Requirement => Return every record below exactly as written.

Source data =>
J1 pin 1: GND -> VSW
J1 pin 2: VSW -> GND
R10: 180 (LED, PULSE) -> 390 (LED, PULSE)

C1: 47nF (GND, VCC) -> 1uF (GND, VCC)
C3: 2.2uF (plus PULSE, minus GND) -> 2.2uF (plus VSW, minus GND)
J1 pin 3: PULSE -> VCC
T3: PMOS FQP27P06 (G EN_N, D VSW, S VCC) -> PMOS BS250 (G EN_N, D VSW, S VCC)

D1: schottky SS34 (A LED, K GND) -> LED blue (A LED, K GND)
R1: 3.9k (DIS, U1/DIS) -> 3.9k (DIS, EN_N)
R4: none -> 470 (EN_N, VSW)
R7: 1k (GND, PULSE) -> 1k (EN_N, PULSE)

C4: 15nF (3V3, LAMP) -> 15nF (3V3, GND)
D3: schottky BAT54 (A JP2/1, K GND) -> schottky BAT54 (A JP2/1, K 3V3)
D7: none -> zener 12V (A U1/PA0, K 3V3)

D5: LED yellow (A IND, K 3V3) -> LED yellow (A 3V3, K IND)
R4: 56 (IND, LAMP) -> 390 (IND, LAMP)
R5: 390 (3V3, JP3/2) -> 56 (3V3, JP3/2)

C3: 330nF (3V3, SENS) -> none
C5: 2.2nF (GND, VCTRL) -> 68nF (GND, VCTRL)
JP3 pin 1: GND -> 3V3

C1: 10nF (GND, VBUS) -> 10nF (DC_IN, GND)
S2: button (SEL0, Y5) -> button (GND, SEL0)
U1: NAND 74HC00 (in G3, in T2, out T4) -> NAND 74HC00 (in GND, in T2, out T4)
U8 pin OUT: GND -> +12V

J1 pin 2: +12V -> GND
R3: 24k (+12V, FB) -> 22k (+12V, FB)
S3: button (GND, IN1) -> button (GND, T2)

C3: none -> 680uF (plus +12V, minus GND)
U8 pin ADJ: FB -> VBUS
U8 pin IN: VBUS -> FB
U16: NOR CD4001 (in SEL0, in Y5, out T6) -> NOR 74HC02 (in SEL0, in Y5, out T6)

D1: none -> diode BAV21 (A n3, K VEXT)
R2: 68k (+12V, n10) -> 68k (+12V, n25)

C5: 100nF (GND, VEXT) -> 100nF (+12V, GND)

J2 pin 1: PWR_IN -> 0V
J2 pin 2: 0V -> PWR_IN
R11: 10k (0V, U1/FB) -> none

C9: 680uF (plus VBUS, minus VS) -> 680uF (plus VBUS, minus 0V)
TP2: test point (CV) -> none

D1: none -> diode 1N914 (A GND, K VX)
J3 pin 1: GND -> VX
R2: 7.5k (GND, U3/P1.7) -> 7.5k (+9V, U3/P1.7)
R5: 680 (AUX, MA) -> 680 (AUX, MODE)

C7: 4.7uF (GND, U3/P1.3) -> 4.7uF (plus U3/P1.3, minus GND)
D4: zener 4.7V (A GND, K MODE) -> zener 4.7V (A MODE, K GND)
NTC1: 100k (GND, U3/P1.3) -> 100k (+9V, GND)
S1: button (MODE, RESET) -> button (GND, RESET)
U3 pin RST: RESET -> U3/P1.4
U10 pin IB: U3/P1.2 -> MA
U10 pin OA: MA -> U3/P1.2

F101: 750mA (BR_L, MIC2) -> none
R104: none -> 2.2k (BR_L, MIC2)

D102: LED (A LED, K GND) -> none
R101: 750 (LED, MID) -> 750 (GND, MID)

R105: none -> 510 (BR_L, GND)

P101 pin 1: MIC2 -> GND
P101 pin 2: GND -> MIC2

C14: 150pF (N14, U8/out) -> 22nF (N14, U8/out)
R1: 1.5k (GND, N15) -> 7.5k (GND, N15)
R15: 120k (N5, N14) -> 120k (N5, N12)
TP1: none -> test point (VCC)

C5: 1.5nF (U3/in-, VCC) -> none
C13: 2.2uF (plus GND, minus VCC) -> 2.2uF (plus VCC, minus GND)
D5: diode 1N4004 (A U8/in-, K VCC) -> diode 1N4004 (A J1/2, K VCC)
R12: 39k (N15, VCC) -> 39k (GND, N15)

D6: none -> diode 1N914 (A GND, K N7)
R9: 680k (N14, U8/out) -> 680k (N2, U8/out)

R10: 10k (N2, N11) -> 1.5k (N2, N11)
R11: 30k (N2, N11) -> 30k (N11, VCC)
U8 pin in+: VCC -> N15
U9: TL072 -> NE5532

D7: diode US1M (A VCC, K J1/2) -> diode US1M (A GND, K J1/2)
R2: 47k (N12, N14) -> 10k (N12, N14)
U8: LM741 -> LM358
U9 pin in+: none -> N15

Result for this exercise =>
J1 pin 1: GND -> VSW
J1 pin 2: VSW -> GND
R10: 180 (LED, PULSE) -> 390 (LED, PULSE)

C1: 47nF (GND, VCC) -> 1uF (GND, VCC)
C3: 2.2uF (plus PULSE, minus GND) -> 2.2uF (plus VSW, minus GND)
J1 pin 3: PULSE -> VCC
T3: PMOS FQP27P06 (G EN_N, D VSW, S VCC) -> PMOS BS250 (G EN_N, D VSW, S VCC)

D1: schottky SS34 (A LED, K GND) -> LED blue (A LED, K GND)
R1: 3.9k (DIS, U1/DIS) -> 3.9k (DIS, EN_N)
R4: none -> 470 (EN_N, VSW)
R7: 1k (GND, PULSE) -> 1k (EN_N, PULSE)

C4: 15nF (3V3, LAMP) -> 15nF (3V3, GND)
D3: schottky BAT54 (A JP2/1, K GND) -> schottky BAT54 (A JP2/1, K 3V3)
D7: none -> zener 12V (A U1/PA0, K 3V3)

D5: LED yellow (A IND, K 3V3) -> LED yellow (A 3V3, K IND)
R4: 56 (IND, LAMP) -> 390 (IND, LAMP)
R5: 390 (3V3, JP3/2) -> 56 (3V3, JP3/2)

C3: 330nF (3V3, SENS) -> none
C5: 2.2nF (GND, VCTRL) -> 68nF (GND, VCTRL)
JP3 pin 1: GND -> 3V3

C1: 10nF (GND, VBUS) -> 10nF (DC_IN, GND)
S2: button (SEL0, Y5) -> button (GND, SEL0)
U1: NAND 74HC00 (in G3, in T2, out T4) -> NAND 74HC00 (in GND, in T2, out T4)
U8 pin OUT: GND -> +12V

J1 pin 2: +12V -> GND
R3: 24k (+12V, FB) -> 22k (+12V, FB)
S3: button (GND, IN1) -> button (GND, T2)

C3: none -> 680uF (plus +12V, minus GND)
U8 pin ADJ: FB -> VBUS
U8 pin IN: VBUS -> FB
U16: NOR CD4001 (in SEL0, in Y5, out T6) -> NOR 74HC02 (in SEL0, in Y5, out T6)

D1: none -> diode BAV21 (A n3, K VEXT)
R2: 68k (+12V, n10) -> 68k (+12V, n25)

C5: 100nF (GND, VEXT) -> 100nF (+12V, GND)

J2 pin 1: PWR_IN -> 0V
J2 pin 2: 0V -> PWR_IN
R11: 10k (0V, U1/FB) -> none

C9: 680uF (plus VBUS, minus VS) -> 680uF (plus VBUS, minus 0V)
TP2: test point (CV) -> none

D1: none -> diode 1N914 (A GND, K VX)
J3 pin 1: GND -> VX
R2: 7.5k (GND, U3/P1.7) -> 7.5k (+9V, U3/P1.7)
R5: 680 (AUX, MA) -> 680 (AUX, MODE)

C7: 4.7uF (GND, U3/P1.3) -> 4.7uF (plus U3/P1.3, minus GND)
D4: zener 4.7V (A GND, K MODE) -> zener 4.7V (A MODE, K GND)
NTC1: 100k (GND, U3/P1.3) -> 100k (+9V, GND)
S1: button (MODE, RESET) -> button (GND, RESET)
U3 pin RST: RESET -> U3/P1.4
U10 pin IB: U3/P1.2 -> MA
U10 pin OA: MA -> U3/P1.2

F101: 750mA (BR_L, MIC2) -> none
R104: none -> 2.2k (BR_L, MIC2)

D102: LED (A LED, K GND) -> none
R101: 750 (LED, MID) -> 750 (GND, MID)

R105: none -> 510 (BR_L, GND)

P101 pin 1: MIC2 -> GND
P101 pin 2: GND -> MIC2

C14: 150pF (N14, U8/out) -> 22nF (N14, U8/out)
R1: 1.5k (GND, N15) -> 7.5k (GND, N15)
R15: 120k (N5, N14) -> 120k (N5, N12)
TP1: none -> test point (VCC)

C5: 1.5nF (U3/in-, VCC) -> none
C13: 2.2uF (plus GND, minus VCC) -> 2.2uF (plus VCC, minus GND)
D5: diode 1N4004 (A U8/in-, K VCC) -> diode 1N4004 (A J1/2, K VCC)
R12: 39k (N15, VCC) -> 39k (GND, N15)

D6: none -> diode 1N914 (A GND, K N7)
R9: 680k (N14, U8/out) -> 680k (N2, U8/out)

R10: 10k (N2, N11) -> 1.5k (N2, N11)
R11: 30k (N2, N11) -> 30k (N11, VCC)
U8 pin in+: VCC -> N15
U9: TL072 -> NE5532

D7: diode US1M (A VCC, K J1/2) -> diode US1M (A GND, K J1/2)
R2: 47k (N12, N14) -> 10k (N12, N14)
U8: LM741 -> LM358
U9 pin in+: none -> N15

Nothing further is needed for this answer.